**WHAT TO DO:**
Print, from the listing below, the lines starting at the line containing "L2: 2.2mH (VIN, VS) -> 2.2mH (LX, VIN)" and ending at the line containing "R3: none -> 3.3k (FILT, MID)", exactly as they stand, and print nothing else.

- Opening Delimiter -

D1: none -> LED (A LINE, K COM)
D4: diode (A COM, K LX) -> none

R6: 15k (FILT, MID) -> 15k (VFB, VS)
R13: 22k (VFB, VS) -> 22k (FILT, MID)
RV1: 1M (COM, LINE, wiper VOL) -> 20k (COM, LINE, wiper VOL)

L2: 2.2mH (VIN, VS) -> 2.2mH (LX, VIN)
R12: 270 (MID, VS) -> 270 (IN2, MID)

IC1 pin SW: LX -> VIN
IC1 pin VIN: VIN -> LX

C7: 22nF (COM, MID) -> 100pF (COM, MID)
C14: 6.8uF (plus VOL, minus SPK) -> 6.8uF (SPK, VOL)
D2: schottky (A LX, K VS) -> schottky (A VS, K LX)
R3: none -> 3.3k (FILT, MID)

- Closing Delimiter -
- Opening Delimiter -

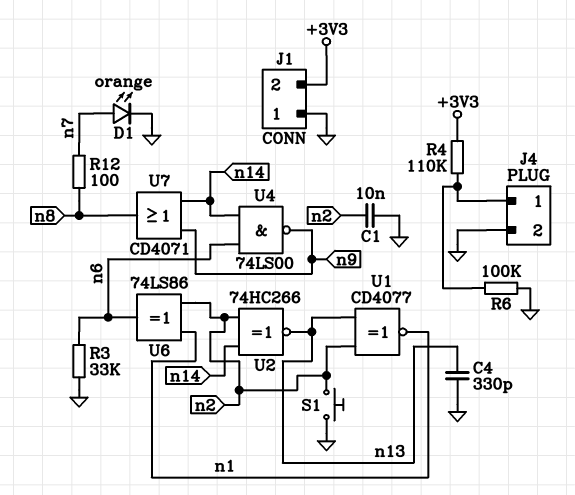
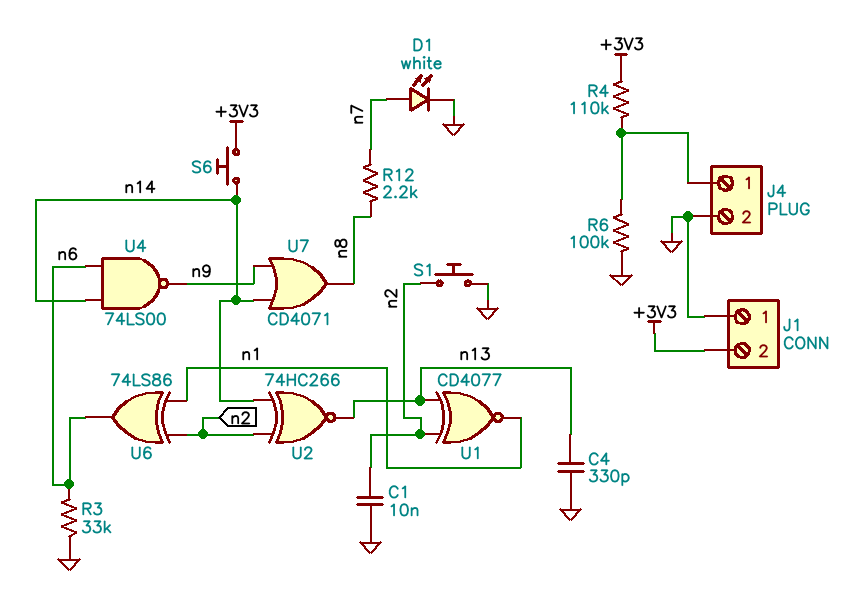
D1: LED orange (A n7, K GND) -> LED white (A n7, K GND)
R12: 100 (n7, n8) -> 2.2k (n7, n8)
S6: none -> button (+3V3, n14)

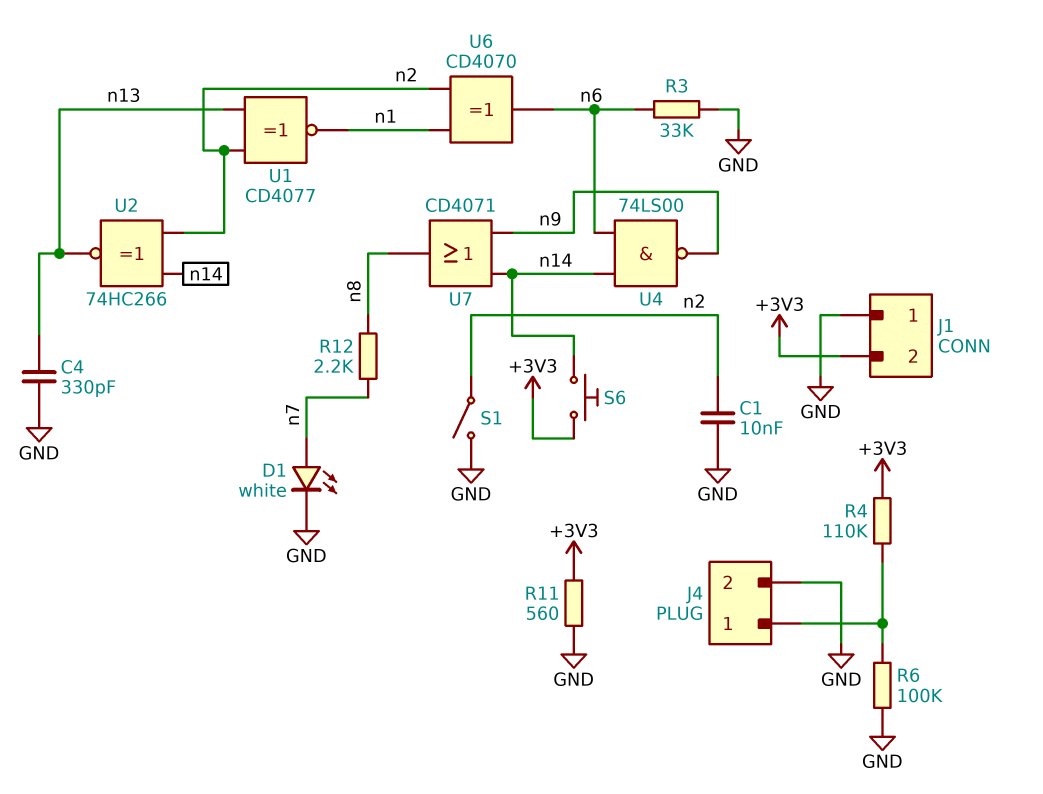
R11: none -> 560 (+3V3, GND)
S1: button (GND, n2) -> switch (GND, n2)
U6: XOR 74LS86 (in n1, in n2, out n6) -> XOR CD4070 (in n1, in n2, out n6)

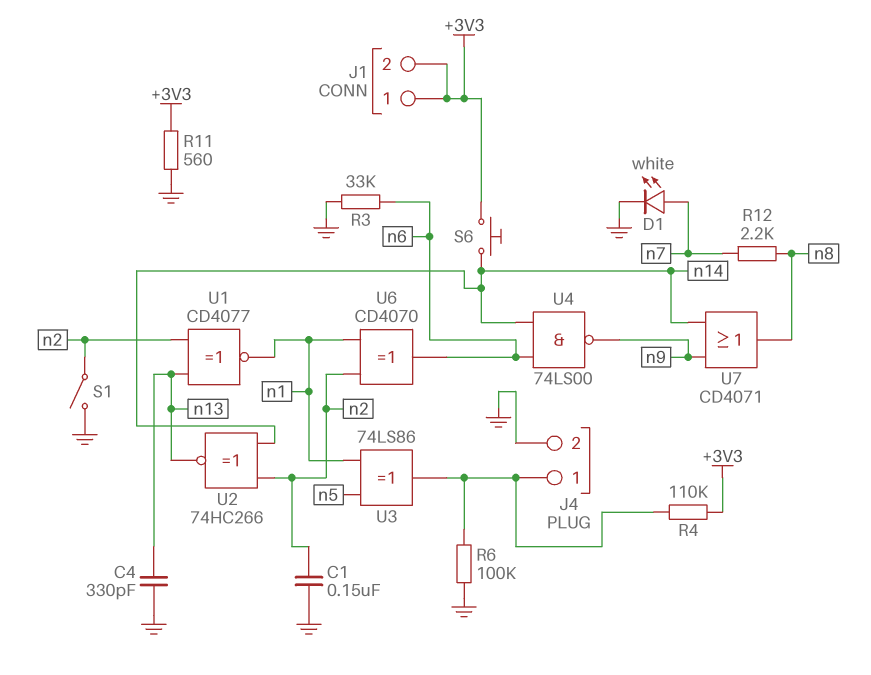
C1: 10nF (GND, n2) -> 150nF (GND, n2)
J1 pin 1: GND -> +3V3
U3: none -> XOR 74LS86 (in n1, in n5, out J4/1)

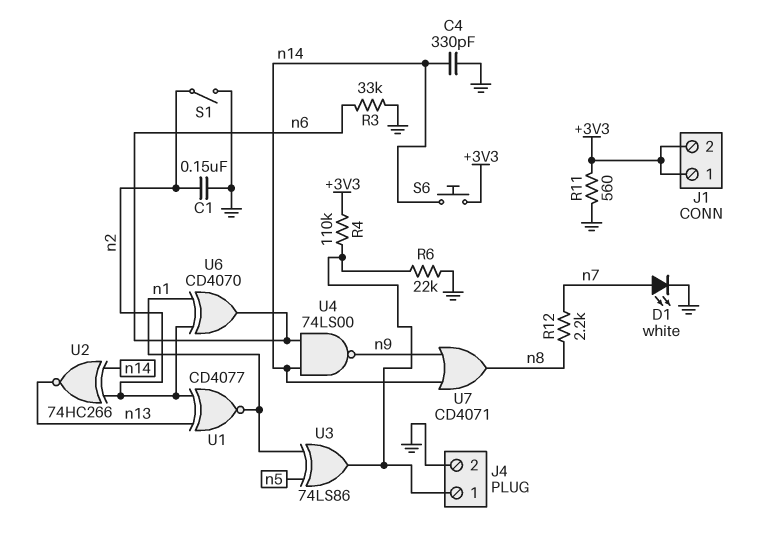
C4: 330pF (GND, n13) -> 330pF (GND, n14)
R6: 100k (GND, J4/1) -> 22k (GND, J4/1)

- Closing Delimiter -
- Opening Delimiter -

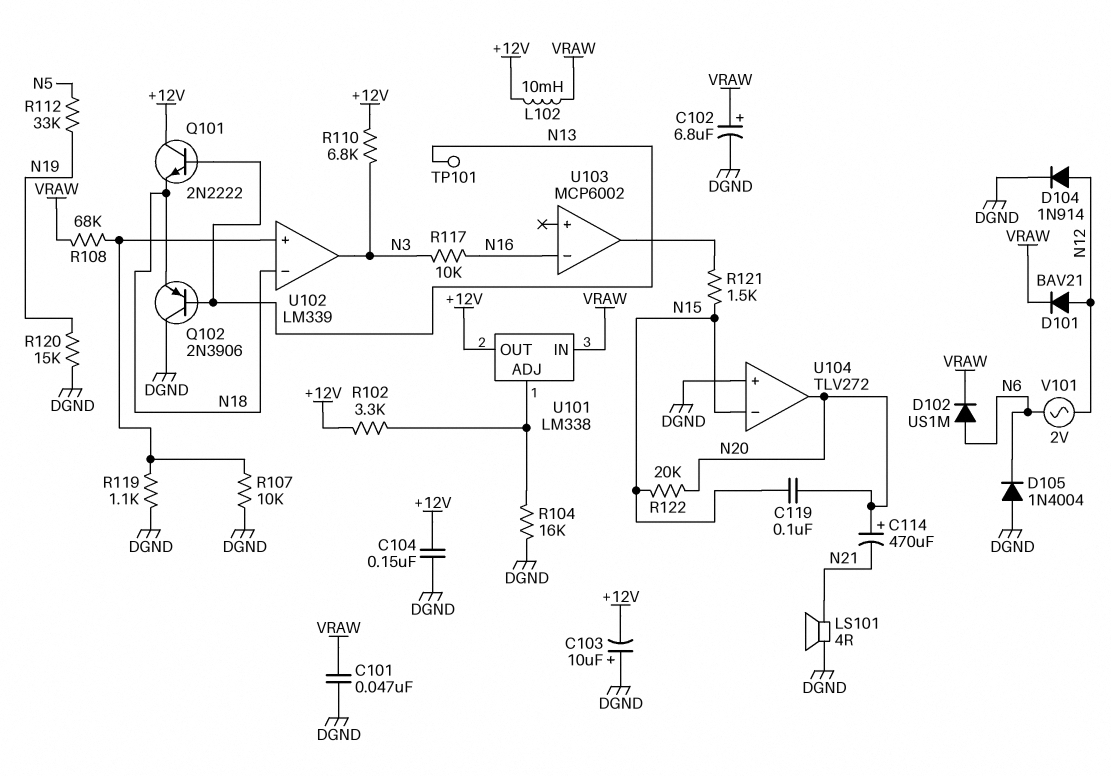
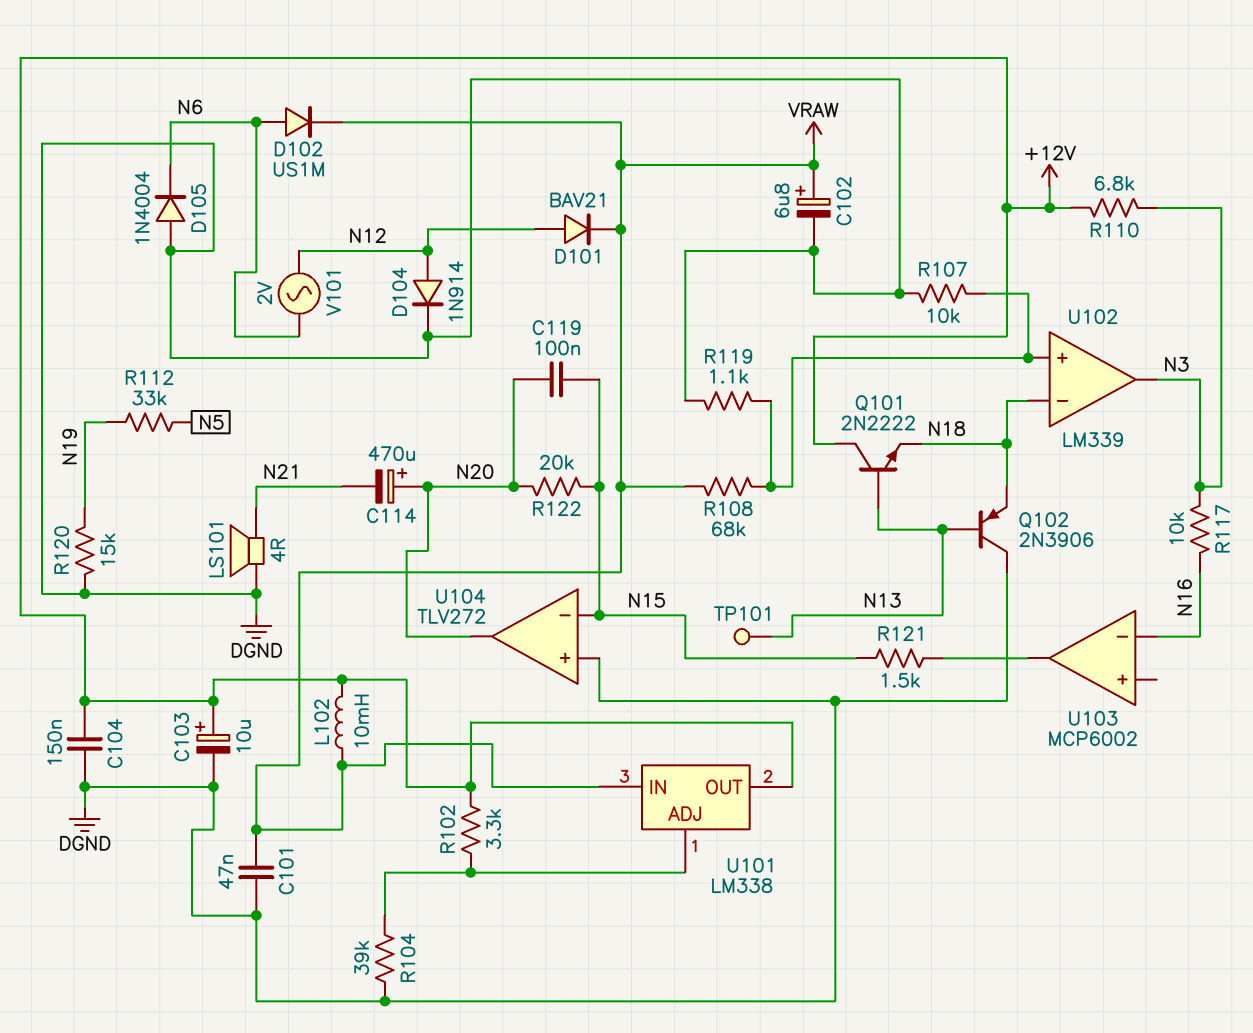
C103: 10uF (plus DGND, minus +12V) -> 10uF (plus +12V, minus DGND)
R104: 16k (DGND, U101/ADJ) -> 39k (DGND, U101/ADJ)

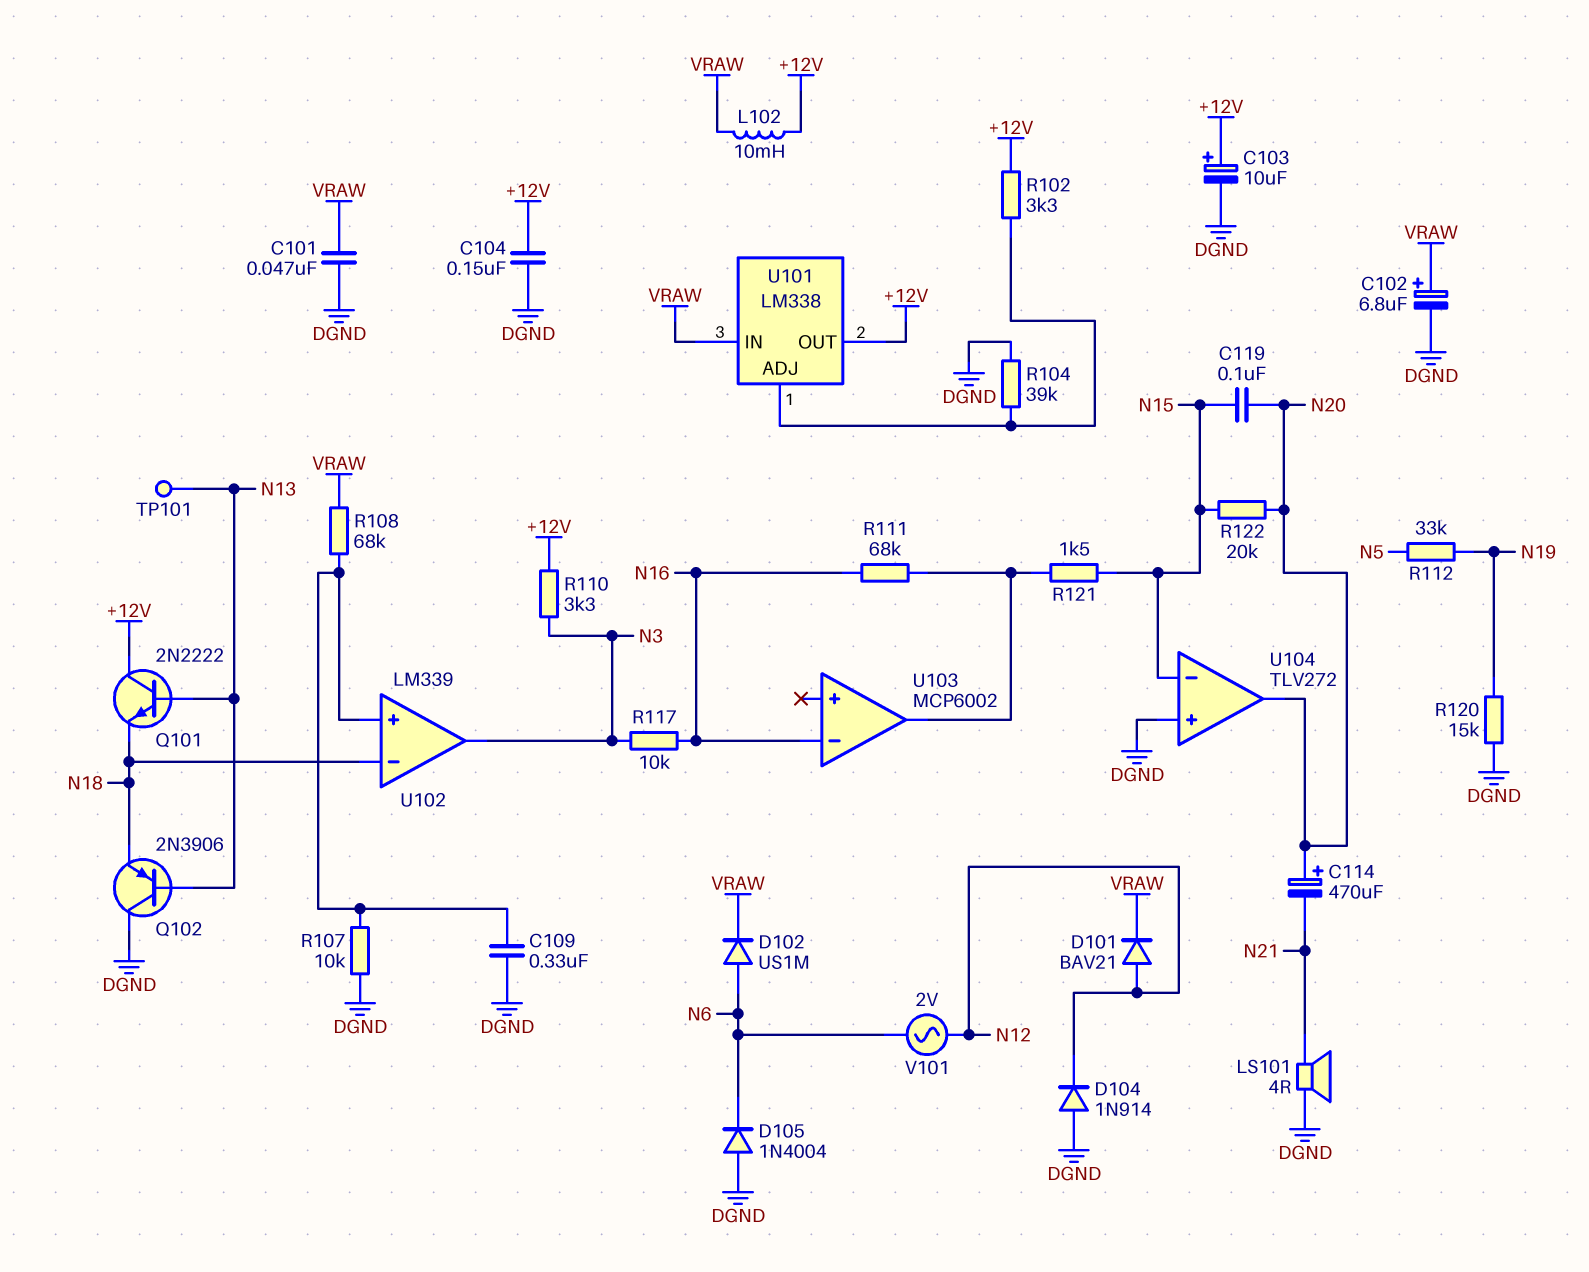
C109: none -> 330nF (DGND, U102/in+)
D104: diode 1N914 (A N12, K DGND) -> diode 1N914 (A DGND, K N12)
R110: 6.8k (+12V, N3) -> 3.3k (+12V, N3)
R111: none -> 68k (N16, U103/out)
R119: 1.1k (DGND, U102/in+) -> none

- Closing Delimiter -

**EXERCISE SOLUTION:**
L2: 2.2mH (VIN, VS) -> 2.2mH (LX, VIN)
R12: 270 (MID, VS) -> 270 (IN2, MID)

IC1 pin SW: LX -> VIN
IC1 pin VIN: VIN -> LX

C7: 22nF (COM, MID) -> 100pF (COM, MID)
C14: 6.8uF (plus VOL, minus SPK) -> 6.8uF (SPK, VOL)
D2: schottky (A LX, K VS) -> schottky (A VS, K LX)
R3: none -> 3.3k (FILT, MID)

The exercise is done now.